EXERCISE AIM: For this exercise, transcribe every line of the material exactly and skip the pictures.

PROVIDED INFORMATION:
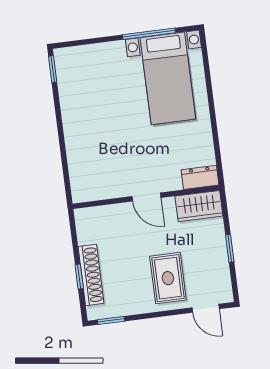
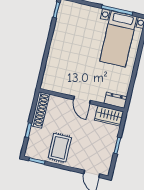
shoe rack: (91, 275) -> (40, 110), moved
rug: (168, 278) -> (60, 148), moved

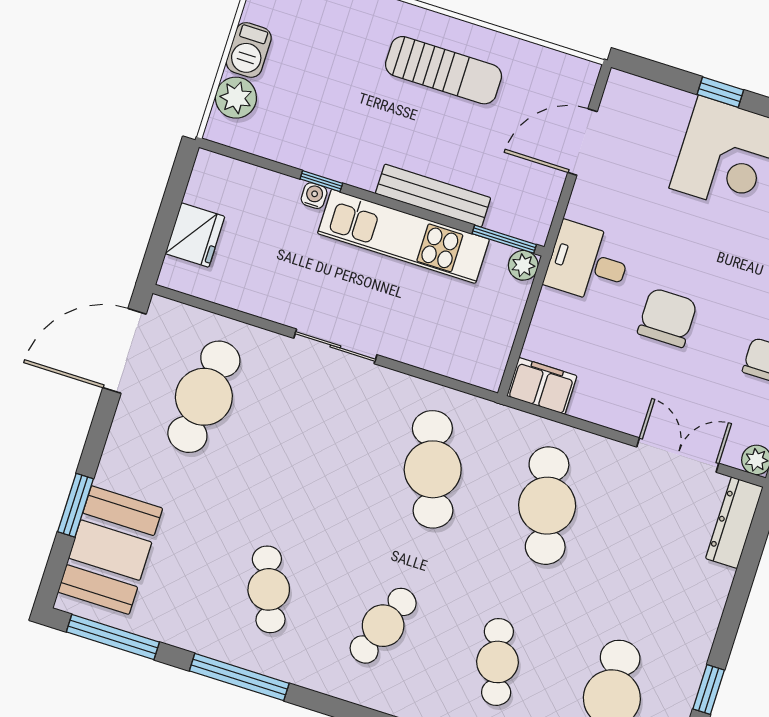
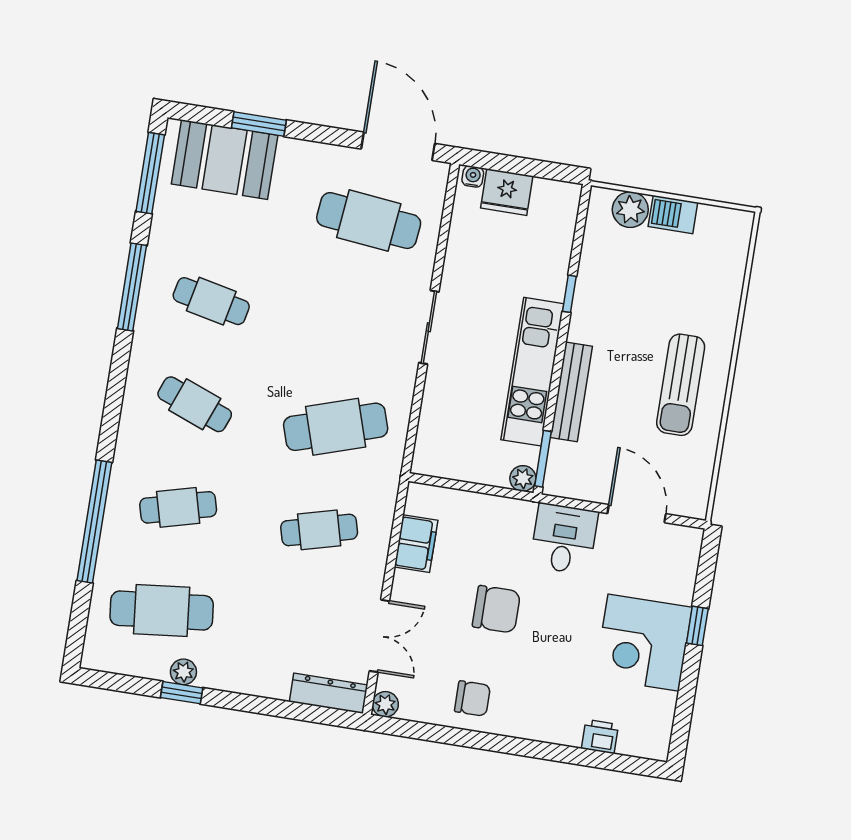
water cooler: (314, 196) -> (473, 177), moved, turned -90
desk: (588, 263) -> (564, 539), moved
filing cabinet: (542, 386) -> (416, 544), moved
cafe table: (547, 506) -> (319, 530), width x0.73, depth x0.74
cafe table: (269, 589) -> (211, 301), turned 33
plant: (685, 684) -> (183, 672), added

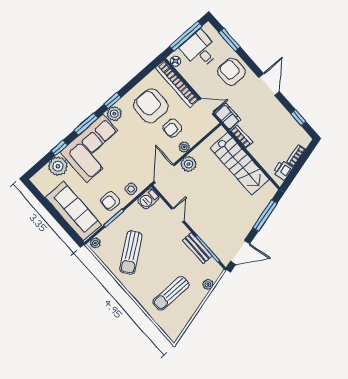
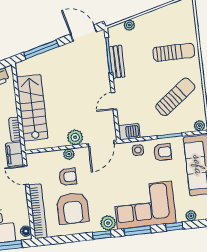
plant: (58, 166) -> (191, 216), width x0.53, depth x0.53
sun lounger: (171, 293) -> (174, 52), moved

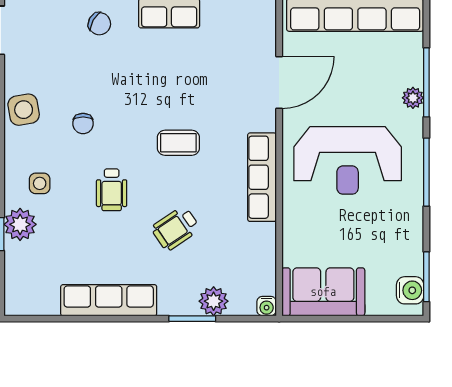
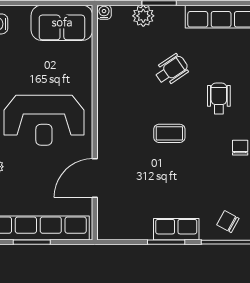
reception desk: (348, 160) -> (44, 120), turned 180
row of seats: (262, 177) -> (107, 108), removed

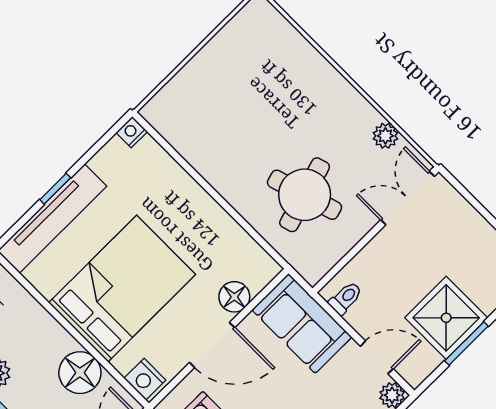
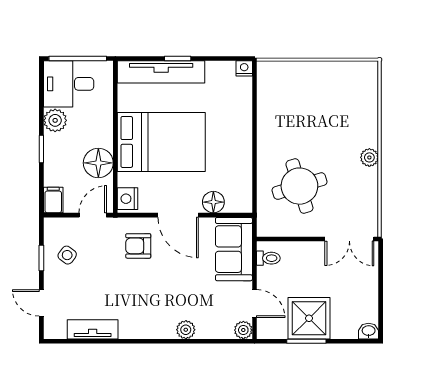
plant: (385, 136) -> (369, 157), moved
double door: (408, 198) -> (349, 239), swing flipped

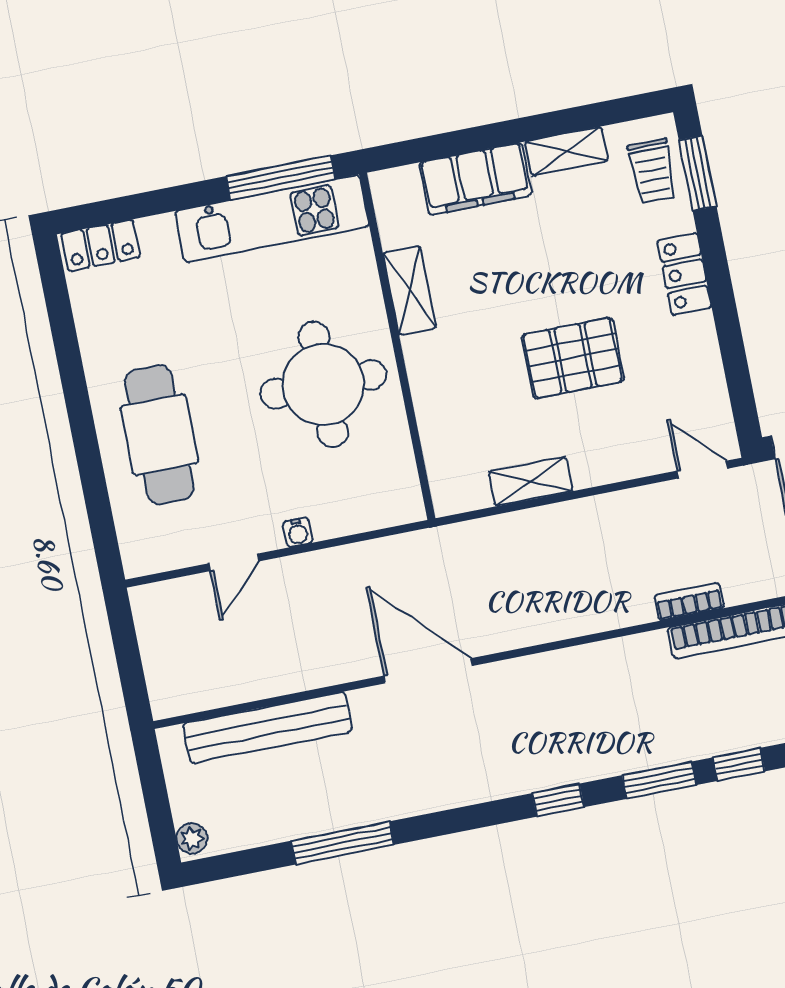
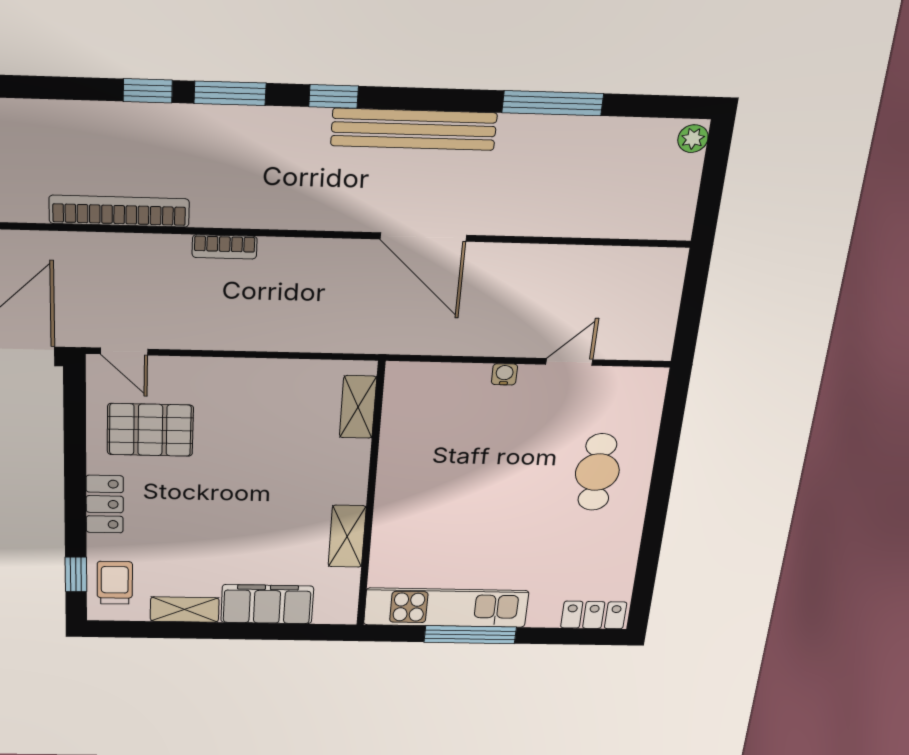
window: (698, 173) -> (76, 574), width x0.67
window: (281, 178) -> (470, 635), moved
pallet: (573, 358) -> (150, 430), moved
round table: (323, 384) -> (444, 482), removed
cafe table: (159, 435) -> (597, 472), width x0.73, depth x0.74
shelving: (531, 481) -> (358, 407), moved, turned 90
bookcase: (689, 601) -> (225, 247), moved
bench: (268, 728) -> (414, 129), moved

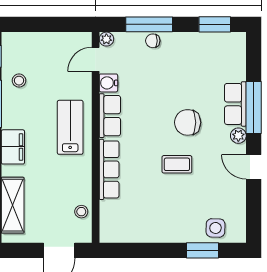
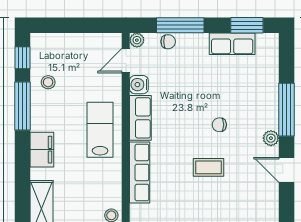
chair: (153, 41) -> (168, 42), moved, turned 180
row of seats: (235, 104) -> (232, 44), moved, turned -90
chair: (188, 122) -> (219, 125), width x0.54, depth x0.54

TASK SOLUTION:
shoe rack: (91, 275) -> (40, 110), moved
rug: (168, 278) -> (60, 148), moved

water cooler: (314, 196) -> (473, 177), moved, turned -90
desk: (588, 263) -> (564, 539), moved
filing cabinet: (542, 386) -> (416, 544), moved
cafe table: (547, 506) -> (319, 530), width x0.73, depth x0.74
cafe table: (269, 589) -> (211, 301), turned 33
plant: (685, 684) -> (183, 672), added

plant: (58, 166) -> (191, 216), width x0.53, depth x0.53
sun lounger: (171, 293) -> (174, 52), moved

reception desk: (348, 160) -> (44, 120), turned 180
row of seats: (262, 177) -> (107, 108), removed

plant: (385, 136) -> (369, 157), moved
double door: (408, 198) -> (349, 239), swing flipped

window: (698, 173) -> (76, 574), width x0.67
window: (281, 178) -> (470, 635), moved
pallet: (573, 358) -> (150, 430), moved
round table: (323, 384) -> (444, 482), removed
cafe table: (159, 435) -> (597, 472), width x0.73, depth x0.74
shelving: (531, 481) -> (358, 407), moved, turned 90
bookcase: (689, 601) -> (225, 247), moved
bench: (268, 728) -> (414, 129), moved

chair: (153, 41) -> (168, 42), moved, turned 180
row of seats: (235, 104) -> (232, 44), moved, turned -90
chair: (188, 122) -> (219, 125), width x0.54, depth x0.54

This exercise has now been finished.